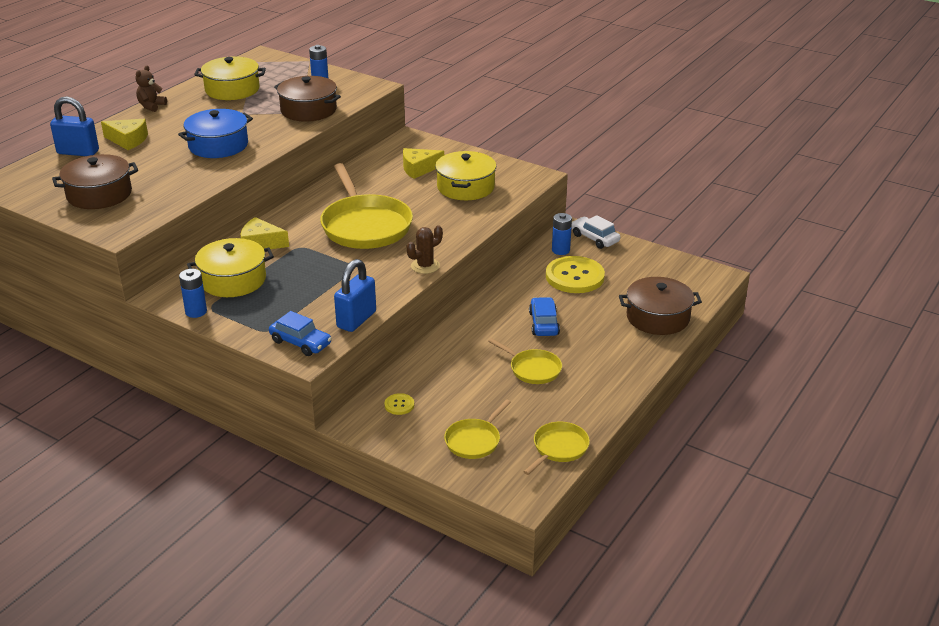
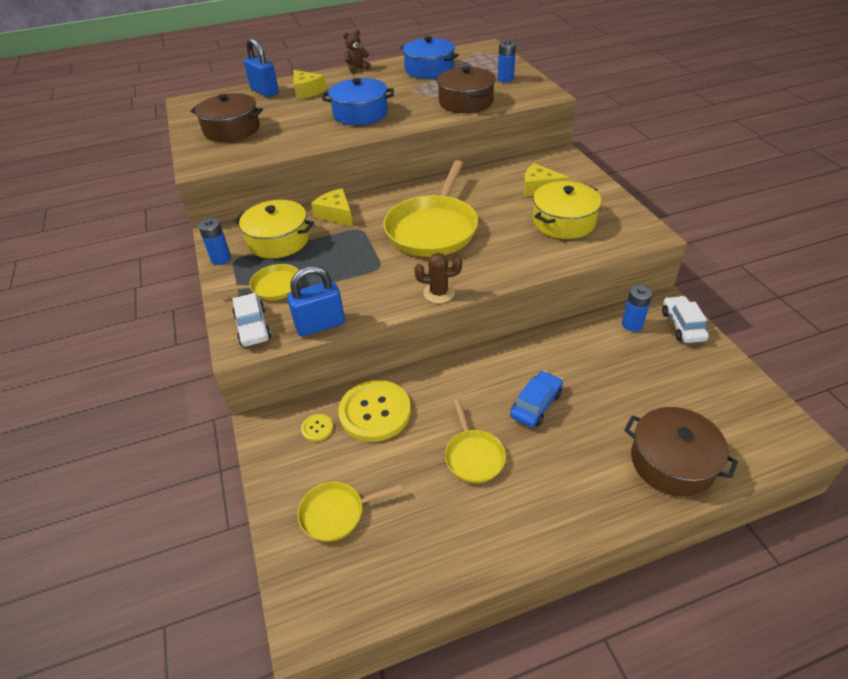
camera: 40 degrees right, 10 degrees up
(232, 89) = (429, 69): yellow pot -> blue pot
(300, 342) = (253, 327): blue car -> white car
(559, 448) = (403, 580): yellow pan -> yellow pan (273, 287)
(574, 277) = (619, 362): yellow button -> yellow button (375, 412)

━━━━━━━━━━

> Activity
When a line in the data contains "yellow", return it as written.

> Response below
(232, 89) = (429, 69): yellow pot -> blue pot
(559, 448) = (403, 580): yellow pan -> yellow pan (273, 287)
(574, 277) = (619, 362): yellow button -> yellow button (375, 412)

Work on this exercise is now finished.